▶ _Work to be completed_
Set down, please, exactly the lines below that run from the line with "purple marker: 5 -> 4" to the line with "white domino: 0 -> 1", both lines included.

▶ _Record extracts_
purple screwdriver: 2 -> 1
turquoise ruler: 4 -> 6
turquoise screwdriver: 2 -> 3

--

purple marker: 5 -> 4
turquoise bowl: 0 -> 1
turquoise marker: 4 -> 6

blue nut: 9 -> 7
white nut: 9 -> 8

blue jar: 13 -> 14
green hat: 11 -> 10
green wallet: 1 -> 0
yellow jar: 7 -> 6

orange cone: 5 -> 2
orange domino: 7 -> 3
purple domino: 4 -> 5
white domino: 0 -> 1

▶ _Expected output_
purple marker: 5 -> 4
turquoise bowl: 0 -> 1
turquoise marker: 4 -> 6

blue nut: 9 -> 7
white nut: 9 -> 8

blue jar: 13 -> 14
green hat: 11 -> 10
green wallet: 1 -> 0
yellow jar: 7 -> 6

orange cone: 5 -> 2
orange domino: 7 -> 3
purple domino: 4 -> 5
white domino: 0 -> 1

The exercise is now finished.